▸ Exercise
Return exactly the lines of the records below, starting at the line that contains "(289, 267) = (287, 393): turquoise" and ending at the line that contains "(494, 296) = (467, 285): grey", with both of those lines kept.

▸ Source data
◇ ◇ ◇
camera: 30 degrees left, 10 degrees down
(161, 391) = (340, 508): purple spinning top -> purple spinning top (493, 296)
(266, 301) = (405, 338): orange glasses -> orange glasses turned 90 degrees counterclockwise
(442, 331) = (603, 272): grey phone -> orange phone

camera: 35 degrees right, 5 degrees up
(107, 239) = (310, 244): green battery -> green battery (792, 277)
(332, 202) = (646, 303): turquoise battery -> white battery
◇ ◇ ◇
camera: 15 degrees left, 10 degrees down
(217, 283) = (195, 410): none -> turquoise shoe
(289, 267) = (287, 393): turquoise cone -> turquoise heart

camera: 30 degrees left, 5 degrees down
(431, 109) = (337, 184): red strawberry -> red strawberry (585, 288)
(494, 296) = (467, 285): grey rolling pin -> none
◇ ◇ ◇
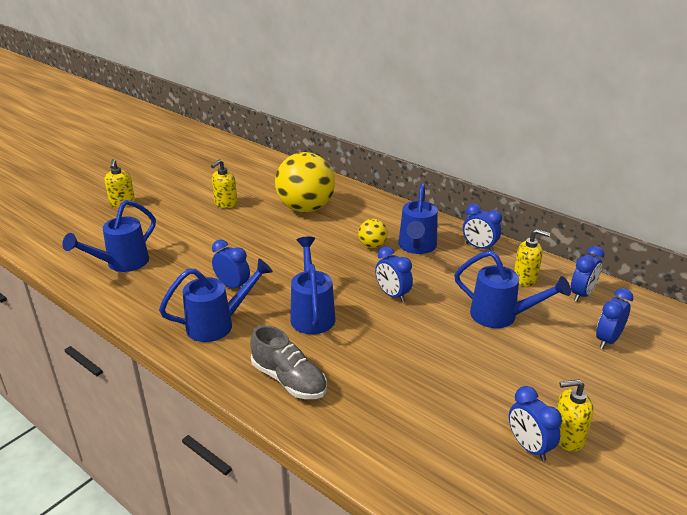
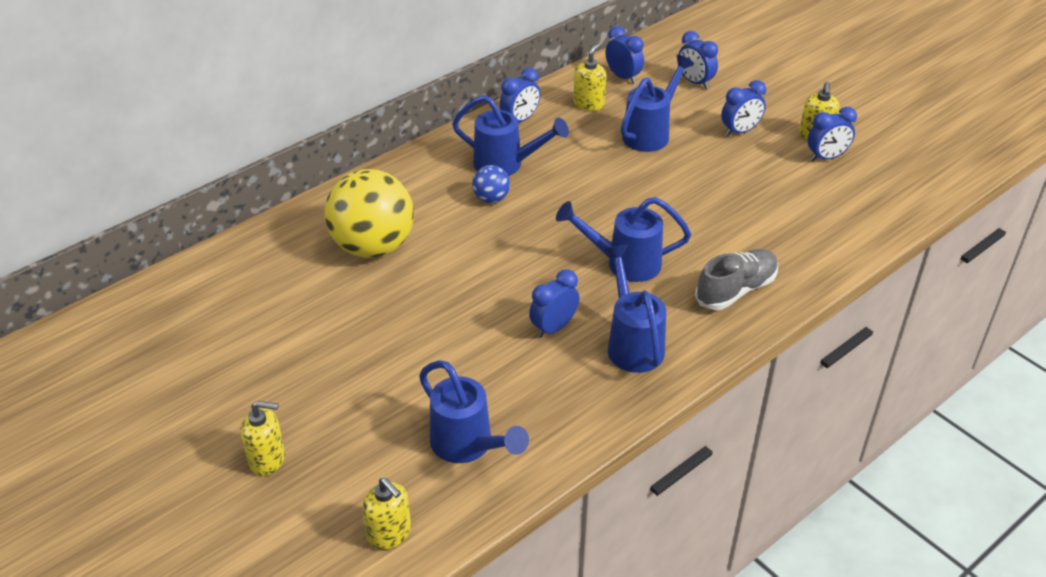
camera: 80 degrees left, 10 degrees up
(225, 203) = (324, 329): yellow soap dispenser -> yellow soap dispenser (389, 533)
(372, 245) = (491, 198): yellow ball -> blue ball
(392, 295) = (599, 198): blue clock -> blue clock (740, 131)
◇ ◇ ◇
▸ Reply to the exercise
(289, 267) = (287, 393): turquoise cone -> turquoise heart

camera: 30 degrees left, 5 degrees down
(431, 109) = (337, 184): red strawberry -> red strawberry (585, 288)
(494, 296) = (467, 285): grey rolling pin -> none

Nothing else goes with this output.